* BEGIN Data provided *
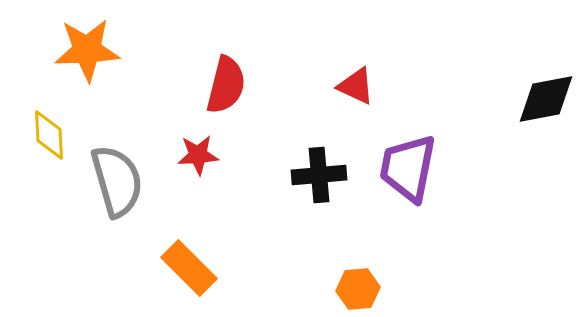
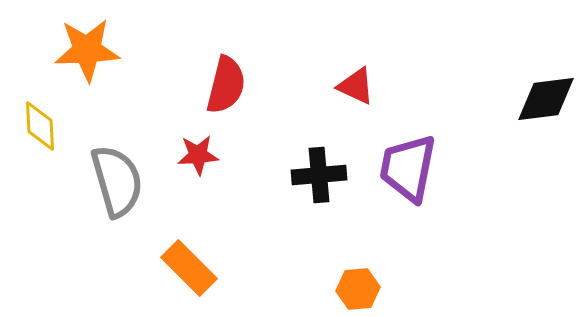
black diamond: rotated 4 degrees clockwise
yellow diamond: moved 9 px left, 9 px up
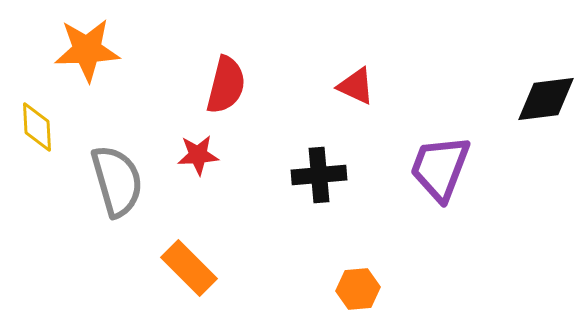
yellow diamond: moved 3 px left, 1 px down
purple trapezoid: moved 32 px right; rotated 10 degrees clockwise
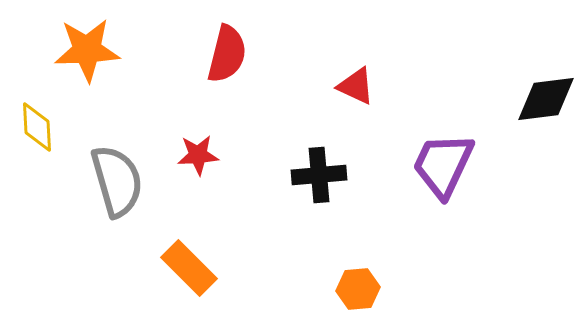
red semicircle: moved 1 px right, 31 px up
purple trapezoid: moved 3 px right, 3 px up; rotated 4 degrees clockwise
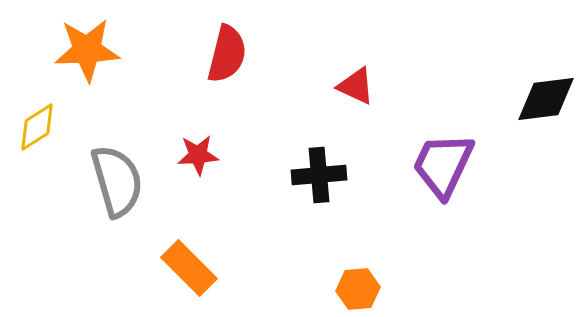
yellow diamond: rotated 60 degrees clockwise
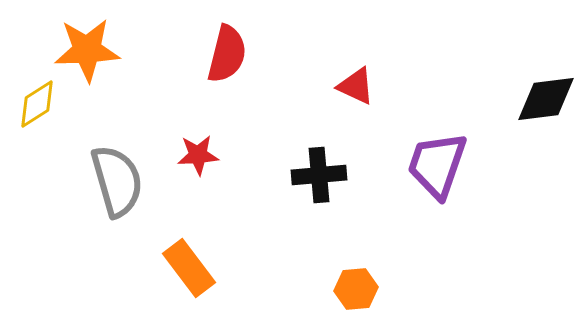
yellow diamond: moved 23 px up
purple trapezoid: moved 6 px left; rotated 6 degrees counterclockwise
orange rectangle: rotated 8 degrees clockwise
orange hexagon: moved 2 px left
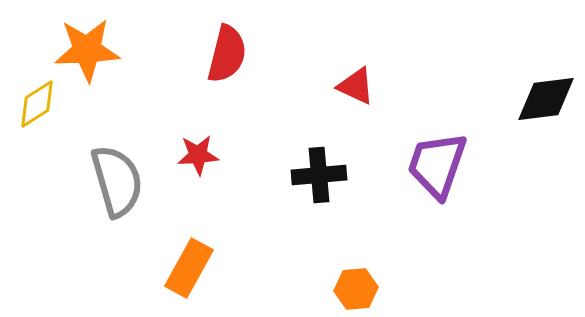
orange rectangle: rotated 66 degrees clockwise
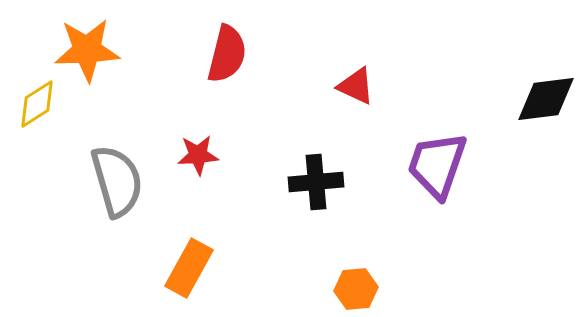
black cross: moved 3 px left, 7 px down
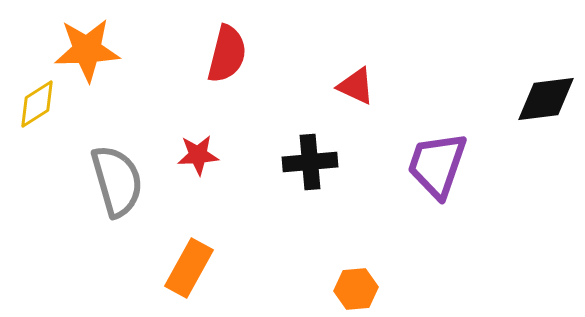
black cross: moved 6 px left, 20 px up
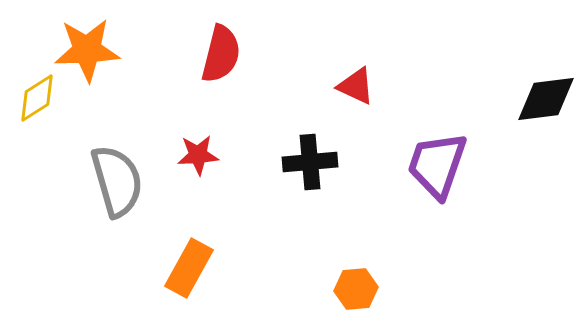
red semicircle: moved 6 px left
yellow diamond: moved 6 px up
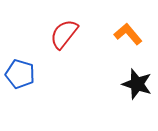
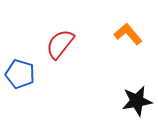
red semicircle: moved 4 px left, 10 px down
black star: moved 17 px down; rotated 28 degrees counterclockwise
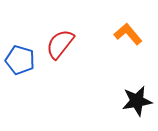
blue pentagon: moved 14 px up
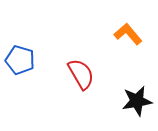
red semicircle: moved 21 px right, 30 px down; rotated 112 degrees clockwise
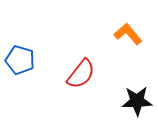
red semicircle: rotated 68 degrees clockwise
black star: rotated 8 degrees clockwise
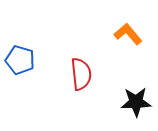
red semicircle: rotated 44 degrees counterclockwise
black star: moved 1 px left, 1 px down
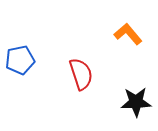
blue pentagon: rotated 28 degrees counterclockwise
red semicircle: rotated 12 degrees counterclockwise
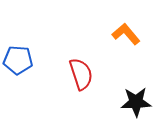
orange L-shape: moved 2 px left
blue pentagon: moved 2 px left; rotated 16 degrees clockwise
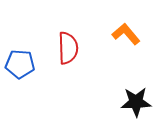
blue pentagon: moved 2 px right, 4 px down
red semicircle: moved 13 px left, 26 px up; rotated 16 degrees clockwise
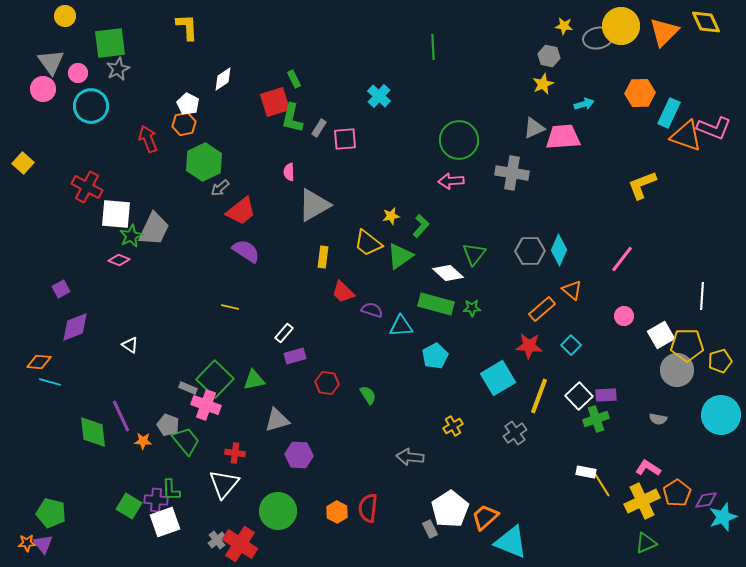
* END Data provided *
_Do this_
List every line of the data that contains the string "counterclockwise", copying each line in full. Treat case as significant.

_Final answer_
purple trapezoid: moved 6 px left; rotated 6 degrees counterclockwise
black star: moved 17 px down; rotated 28 degrees counterclockwise
red semicircle: rotated 44 degrees counterclockwise
blue pentagon: rotated 28 degrees counterclockwise
red semicircle: rotated 12 degrees counterclockwise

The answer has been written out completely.